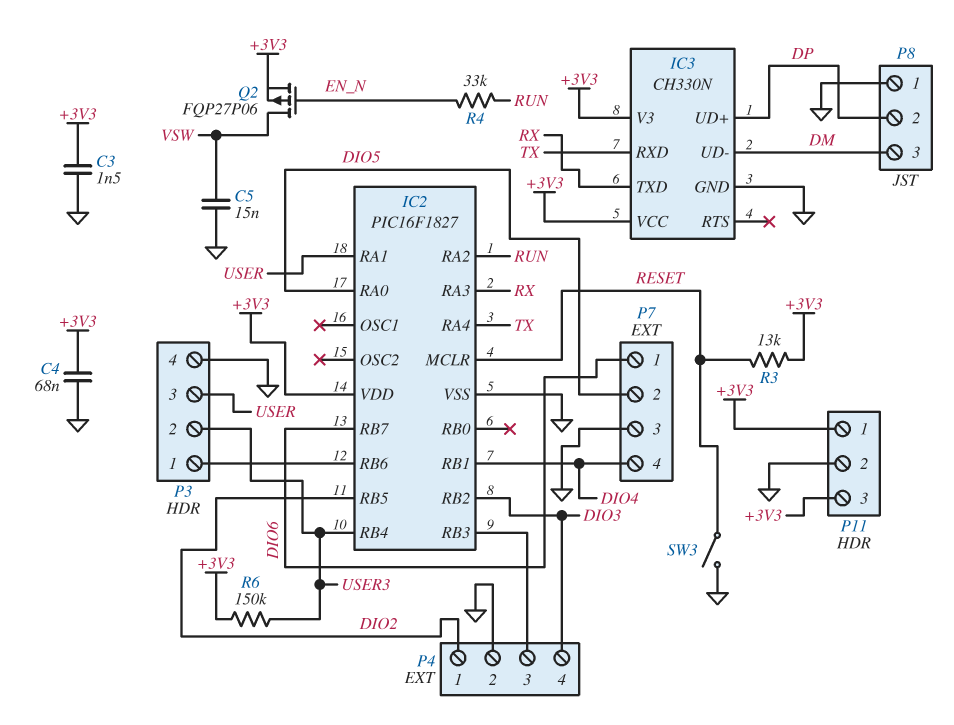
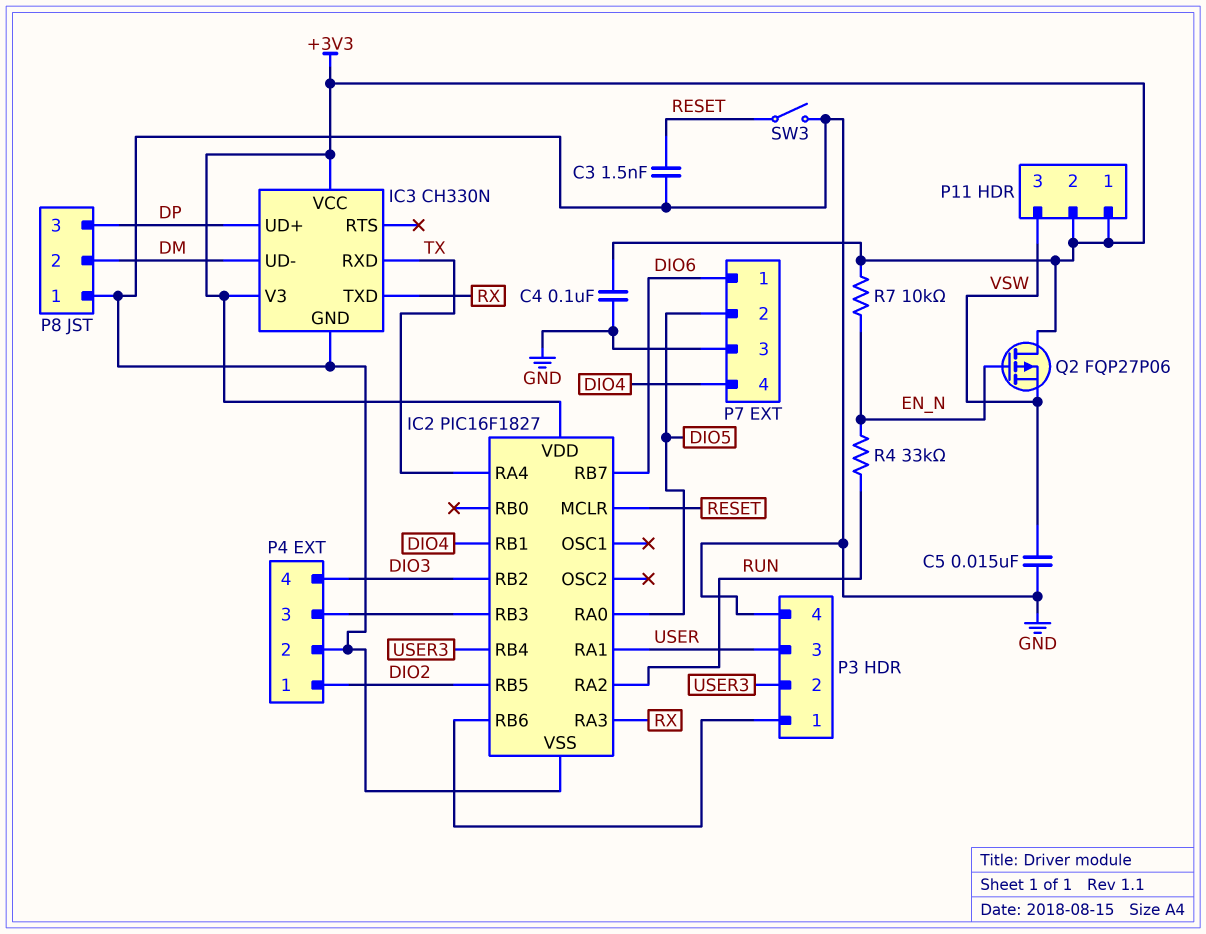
C3: 1.5nF (+3V3, GND) -> 1.5nF (GND, RESET)
C4: 68nF (+3V3, GND) -> 100nF (+3V3, GND)
P8 pin 2: DP -> DM
P8 pin 3: DM -> DP
P11 pin 2: GND -> +3V3
P11 pin 3: +3V3 -> VSW
Q2: PMOS FQP27P06 (G EN_N, D VSW, S +3V3) -> PMOS FQP27P06 (G EN_N, D +3V3, S VSW)
R3: 13k (+3V3, RESET) -> none
R6: 150k (+3V3, USER3) -> none
R7: none -> 10k (+3V3, EN_N)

# # # # # # #

» Task directions: Give back the data verbatim. The pictures are not part of the copy.

» Output for this task:
C3: 1.5nF (+3V3, GND) -> 1.5nF (GND, RESET)
C4: 68nF (+3V3, GND) -> 100nF (+3V3, GND)
P8 pin 2: DP -> DM
P8 pin 3: DM -> DP
P11 pin 2: GND -> +3V3
P11 pin 3: +3V3 -> VSW
Q2: PMOS FQP27P06 (G EN_N, D VSW, S +3V3) -> PMOS FQP27P06 (G EN_N, D +3V3, S VSW)
R3: 13k (+3V3, RESET) -> none
R6: 150k (+3V3, USER3) -> none
R7: none -> 10k (+3V3, EN_N)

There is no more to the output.